> **Object position data**
————

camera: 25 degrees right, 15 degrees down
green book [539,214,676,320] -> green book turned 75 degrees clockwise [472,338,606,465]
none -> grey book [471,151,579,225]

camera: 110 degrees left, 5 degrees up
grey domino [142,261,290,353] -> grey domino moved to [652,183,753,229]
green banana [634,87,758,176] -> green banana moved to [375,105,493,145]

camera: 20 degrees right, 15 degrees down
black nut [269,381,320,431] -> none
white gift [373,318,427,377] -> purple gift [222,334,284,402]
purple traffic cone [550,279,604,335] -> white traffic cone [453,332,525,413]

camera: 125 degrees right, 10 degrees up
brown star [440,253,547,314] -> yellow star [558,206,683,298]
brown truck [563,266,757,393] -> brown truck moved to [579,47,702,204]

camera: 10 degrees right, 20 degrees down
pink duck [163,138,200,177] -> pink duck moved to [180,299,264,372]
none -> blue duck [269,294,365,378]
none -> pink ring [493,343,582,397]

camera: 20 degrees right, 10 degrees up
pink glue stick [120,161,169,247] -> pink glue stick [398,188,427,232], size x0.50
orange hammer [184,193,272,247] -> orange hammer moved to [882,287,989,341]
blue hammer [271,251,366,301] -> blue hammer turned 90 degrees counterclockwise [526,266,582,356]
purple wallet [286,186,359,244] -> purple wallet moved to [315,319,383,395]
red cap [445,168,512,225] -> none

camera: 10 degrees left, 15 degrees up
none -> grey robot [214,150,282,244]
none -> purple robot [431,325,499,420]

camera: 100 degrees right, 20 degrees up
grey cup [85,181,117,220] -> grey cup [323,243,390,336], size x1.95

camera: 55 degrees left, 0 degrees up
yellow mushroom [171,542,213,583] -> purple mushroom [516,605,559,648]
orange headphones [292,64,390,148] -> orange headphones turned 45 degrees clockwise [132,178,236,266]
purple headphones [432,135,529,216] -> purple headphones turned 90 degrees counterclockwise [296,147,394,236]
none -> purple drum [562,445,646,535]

————

> **Action item**
Copy each line above containing the string "green".

> **Answer box**
green book [539,214,676,320] -> green book turned 75 degrees clockwise [472,338,606,465]
green banana [634,87,758,176] -> green banana moved to [375,105,493,145]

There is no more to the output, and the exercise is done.